- [Brief] Report every line in the records below that holds the word "cutting".

▬▬▬▬▬▬▬▬▬▬

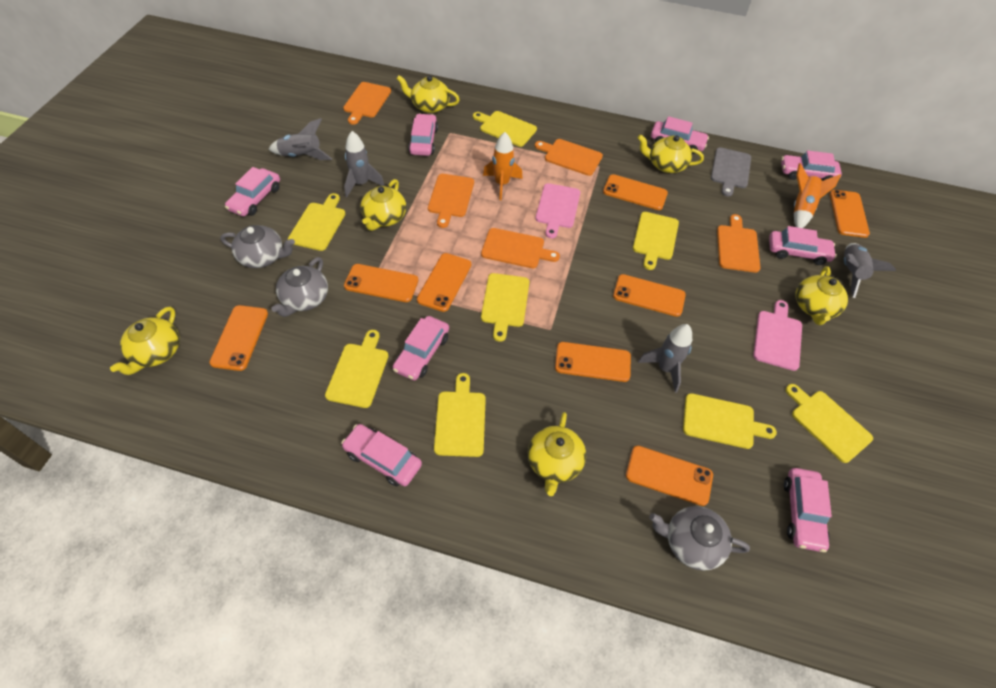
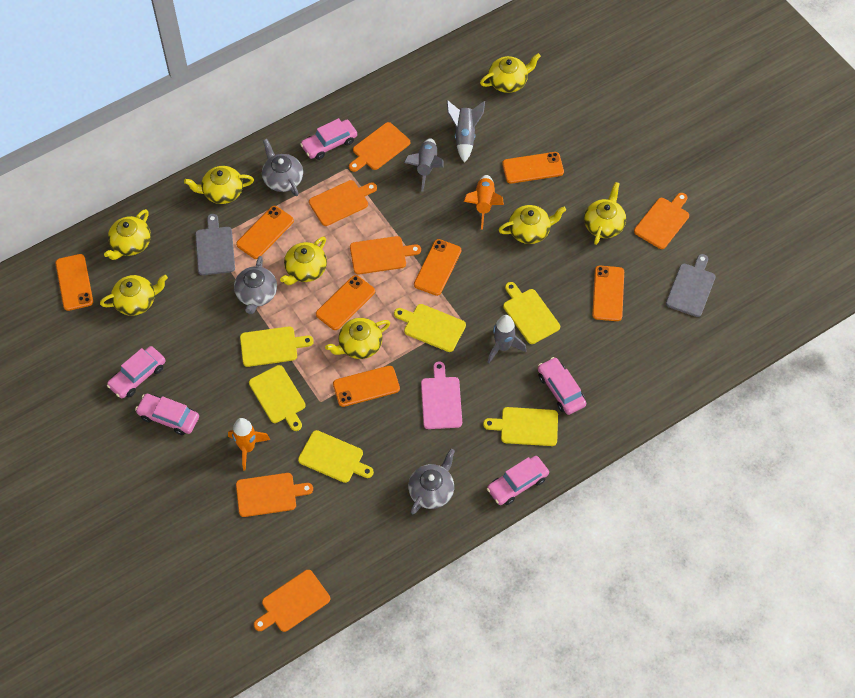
grey cutting board: 1 -> 2
grey rocket: 4 -> 3
orange cutting board: 5 -> 6
orange phone: 8 -> 7
pink car: 8 -> 5
pink cutting board: 2 -> 1
yellow cutting board: 8 -> 6
yellow teapot: 6 -> 8

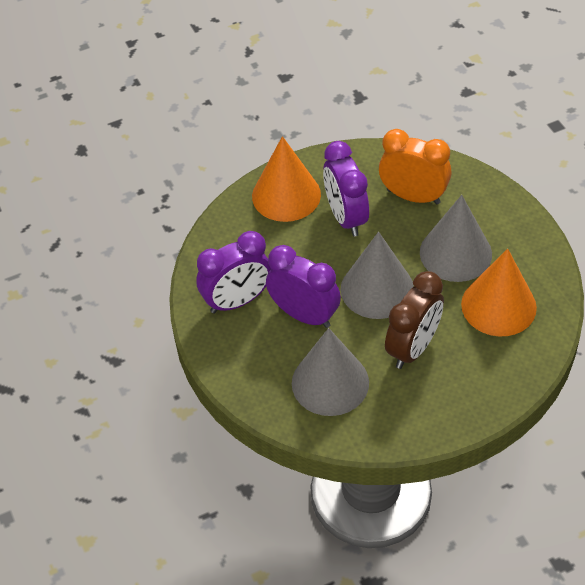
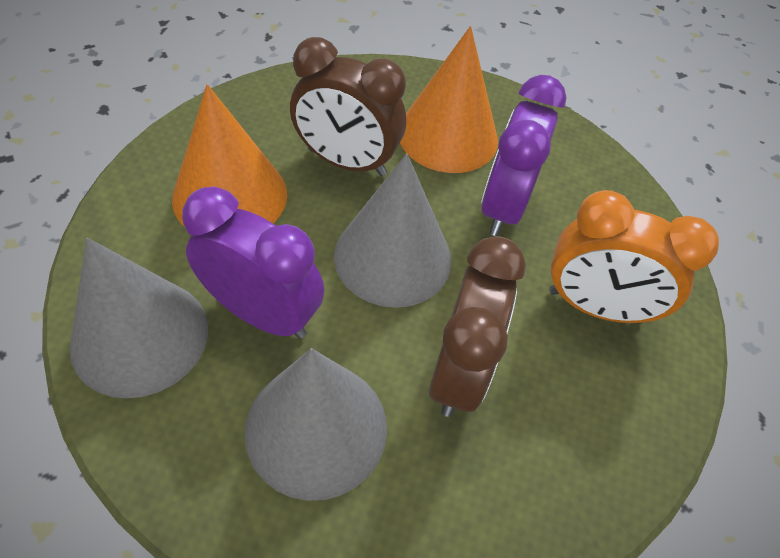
brown clock: 1 -> 2
purple clock: 3 -> 2

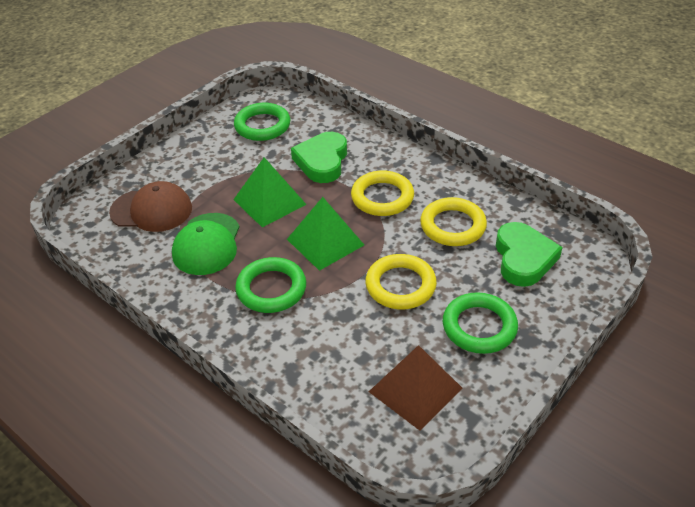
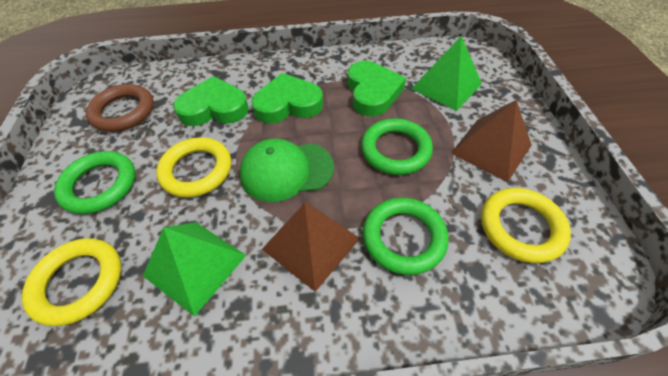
brown cap: 1 -> 0
brown pyramid: 1 -> 2
brown ring: 0 -> 1
green heart: 2 -> 3

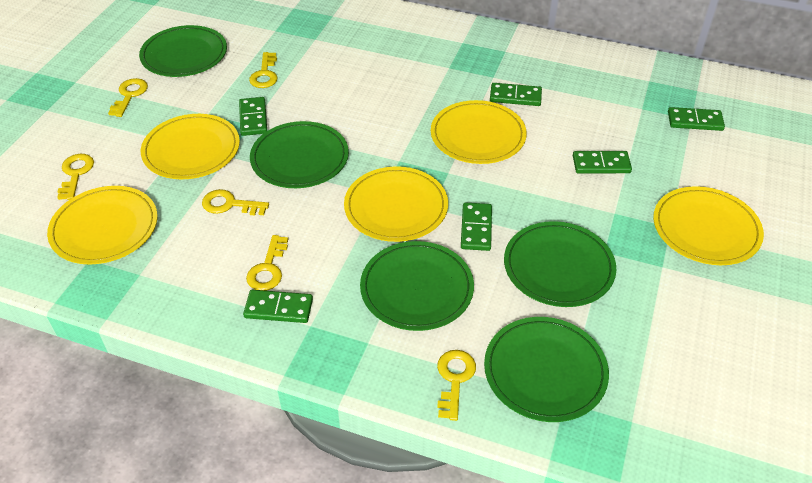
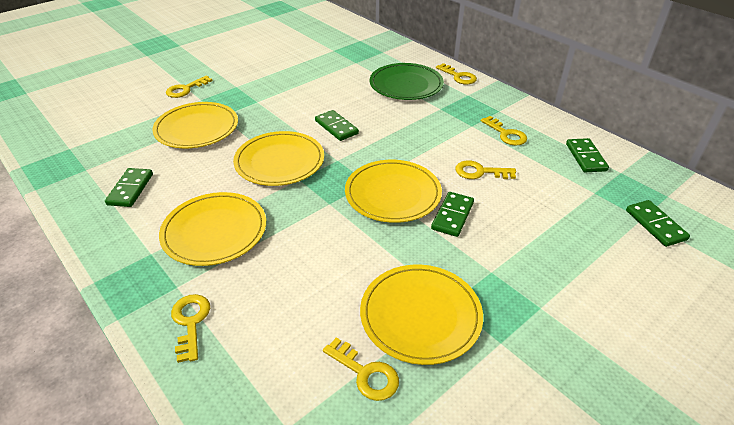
green domino: 6 -> 5
green plate: 5 -> 1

▬▬▬▬▬▬▬▬▬▬

- [Solution to the problem]
grey cutting board: 1 -> 2
orange cutting board: 5 -> 6
pink cutting board: 2 -> 1
yellow cutting board: 8 -> 6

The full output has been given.